--- Exercise ---
For the data below, transcribe the part that opens with the line containing "orange brick G2:H2 level 1 -> none" and closes with the line containing "none -> tan slope K5:M5 level 1 top M", exactly and with no pictures.

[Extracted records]
##############################

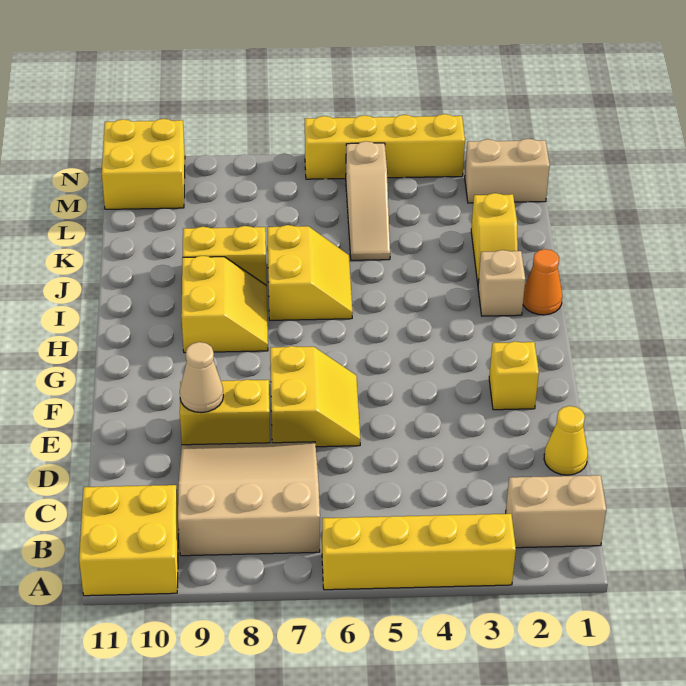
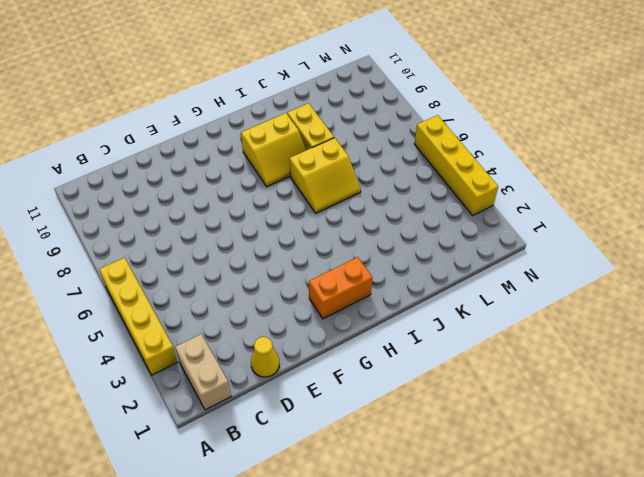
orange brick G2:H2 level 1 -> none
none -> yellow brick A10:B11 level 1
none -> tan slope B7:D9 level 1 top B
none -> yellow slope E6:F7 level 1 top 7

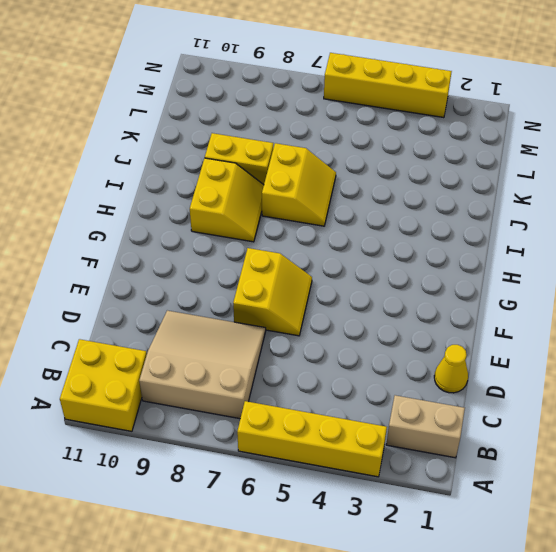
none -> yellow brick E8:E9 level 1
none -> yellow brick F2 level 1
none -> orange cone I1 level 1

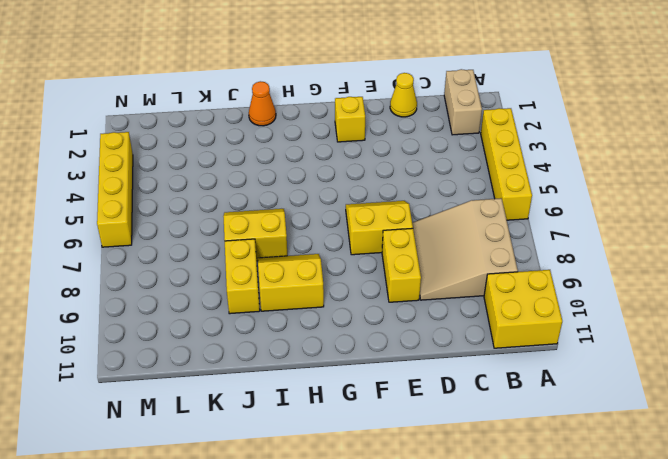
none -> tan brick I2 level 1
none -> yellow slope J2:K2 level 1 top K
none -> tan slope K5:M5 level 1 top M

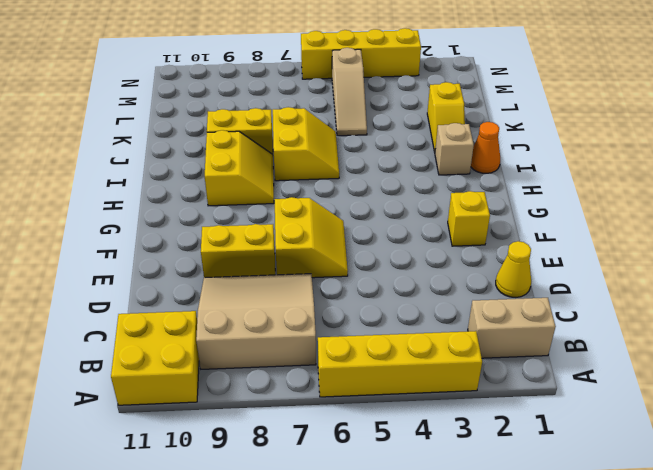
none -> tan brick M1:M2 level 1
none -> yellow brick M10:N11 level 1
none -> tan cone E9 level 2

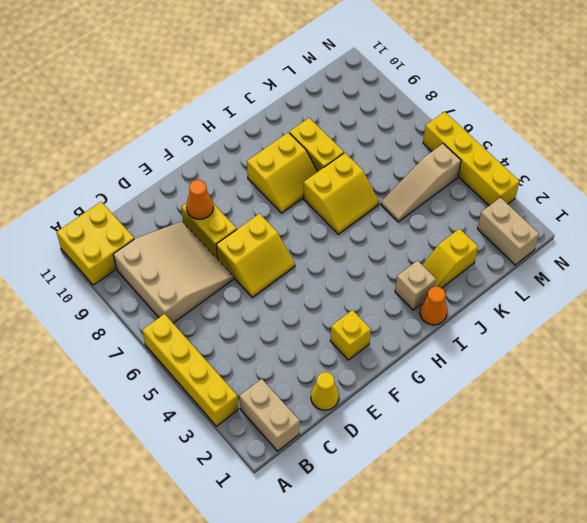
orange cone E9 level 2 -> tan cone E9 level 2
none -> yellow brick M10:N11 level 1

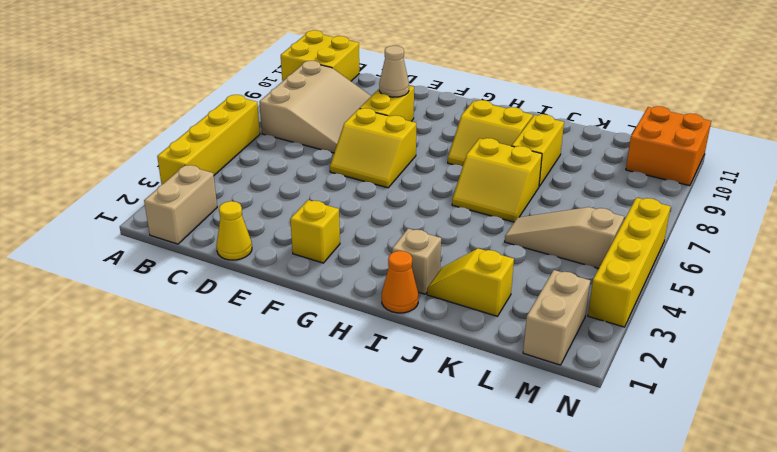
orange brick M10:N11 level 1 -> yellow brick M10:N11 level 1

##############################

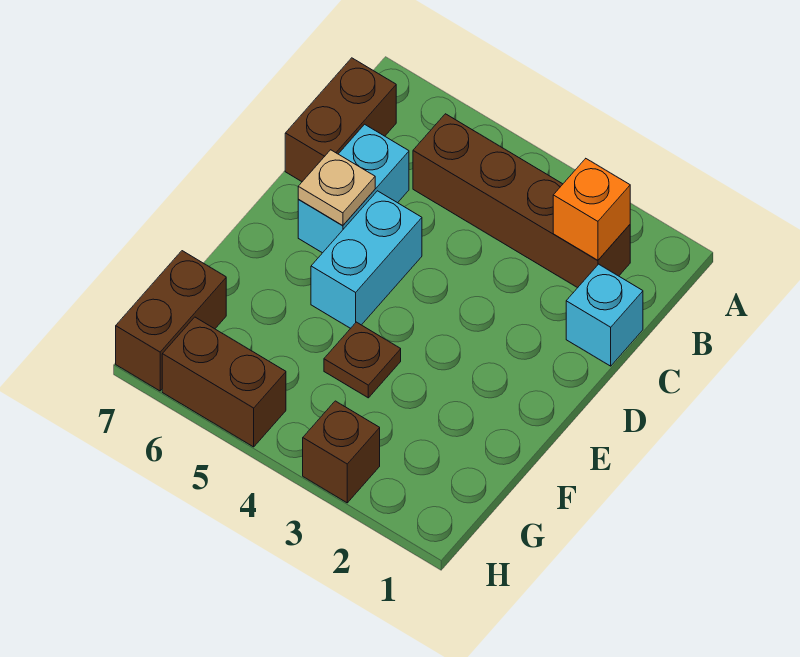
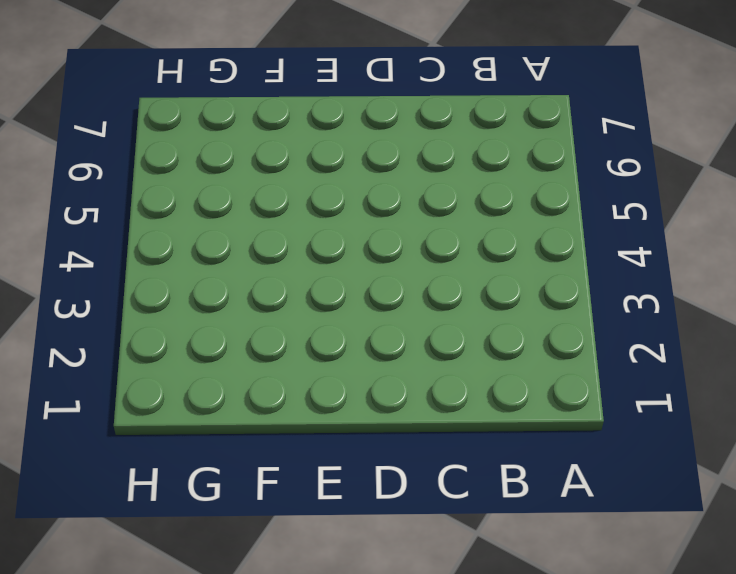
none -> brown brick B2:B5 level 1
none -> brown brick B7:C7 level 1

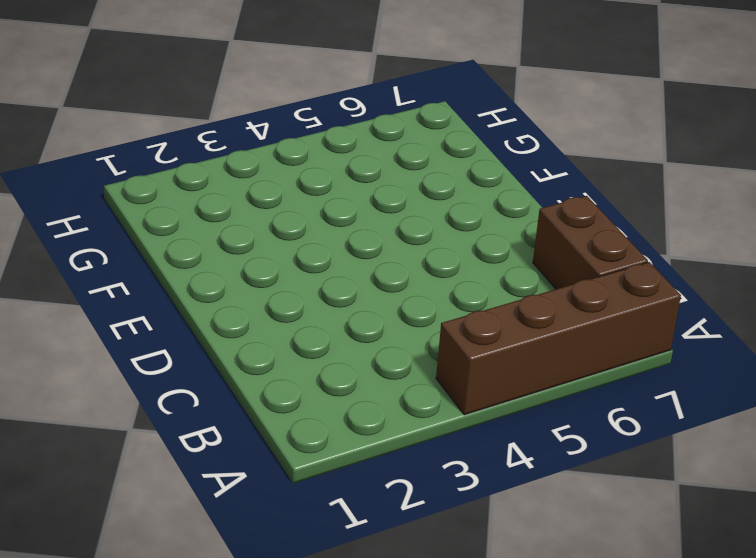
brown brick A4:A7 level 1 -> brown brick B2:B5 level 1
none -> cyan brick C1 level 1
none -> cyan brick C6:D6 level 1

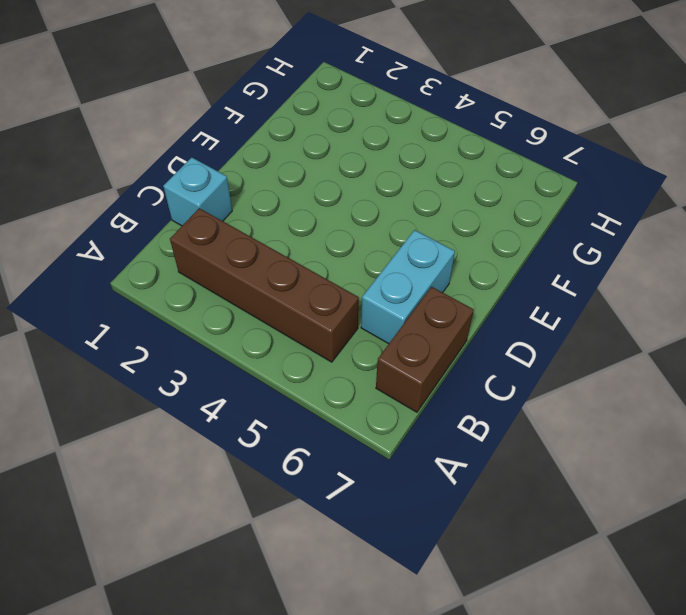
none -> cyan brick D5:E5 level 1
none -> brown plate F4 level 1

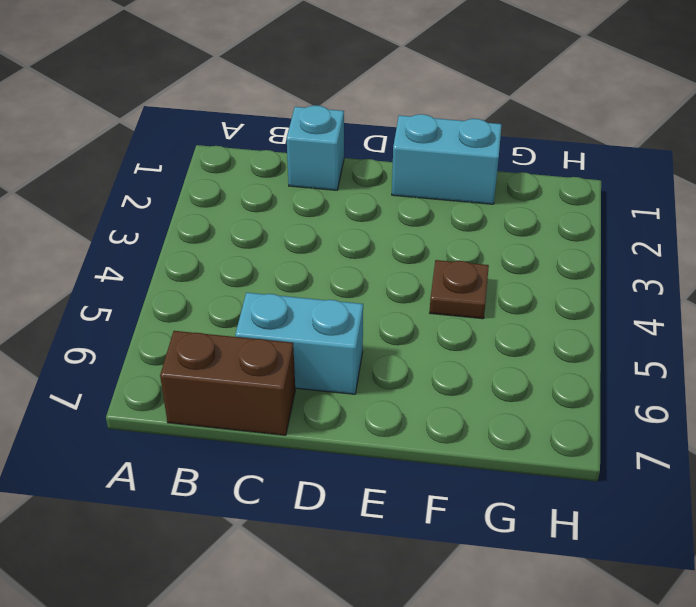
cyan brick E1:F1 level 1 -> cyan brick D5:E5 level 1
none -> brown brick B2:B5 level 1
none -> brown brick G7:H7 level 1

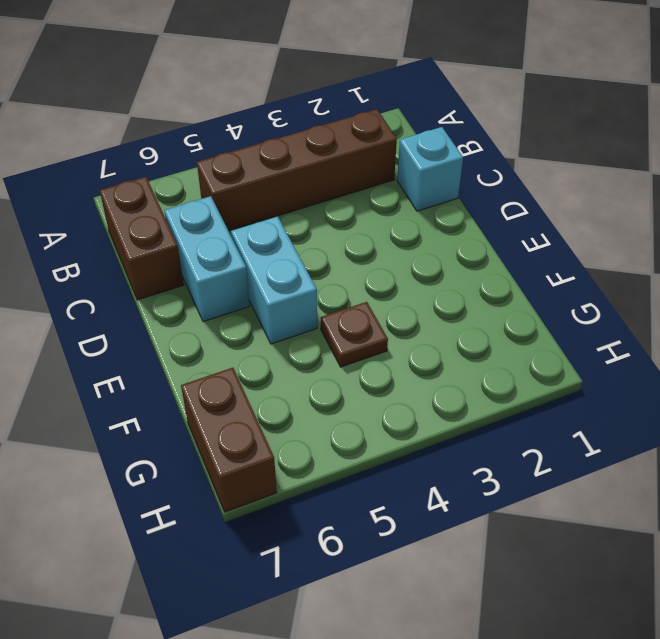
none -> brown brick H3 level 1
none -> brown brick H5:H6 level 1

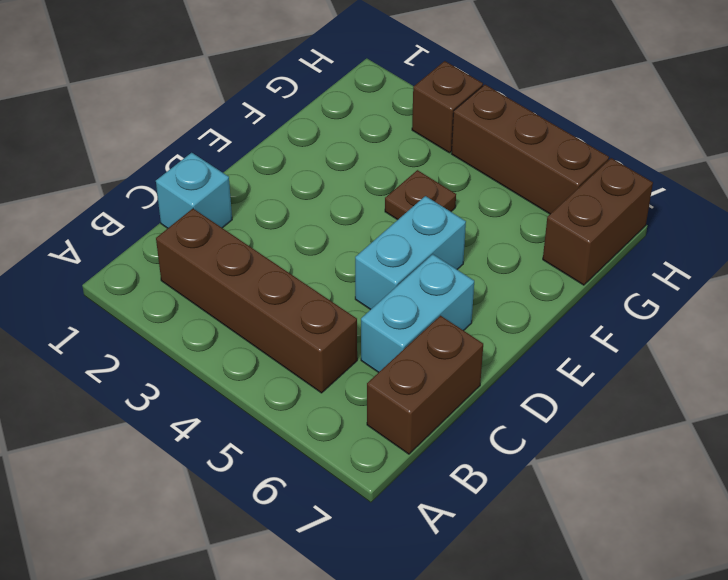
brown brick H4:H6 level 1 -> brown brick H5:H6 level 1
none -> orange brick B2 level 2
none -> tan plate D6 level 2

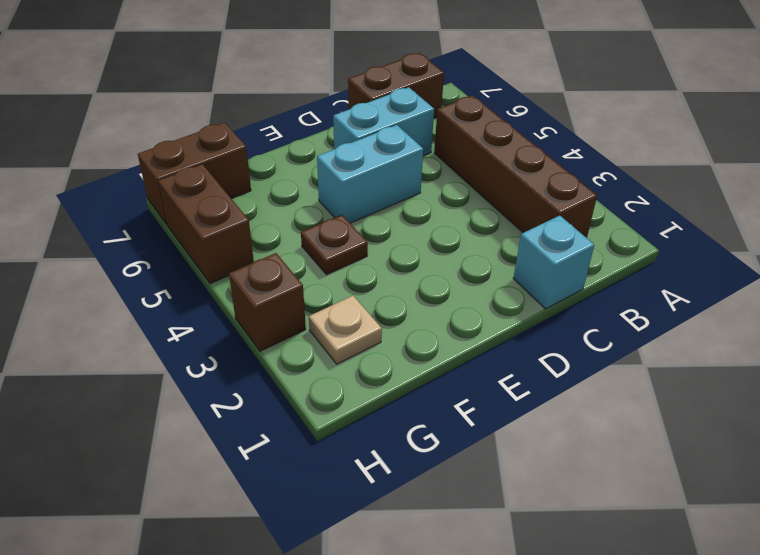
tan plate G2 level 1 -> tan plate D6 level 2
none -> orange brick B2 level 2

##############################

--- Exercise response ---
orange brick G2:H2 level 1 -> none
none -> yellow brick A10:B11 level 1
none -> tan slope B7:D9 level 1 top B
none -> yellow slope E6:F7 level 1 top 7

none -> yellow brick E8:E9 level 1
none -> yellow brick F2 level 1
none -> orange cone I1 level 1

none -> tan brick I2 level 1
none -> yellow slope J2:K2 level 1 top K
none -> tan slope K5:M5 level 1 top M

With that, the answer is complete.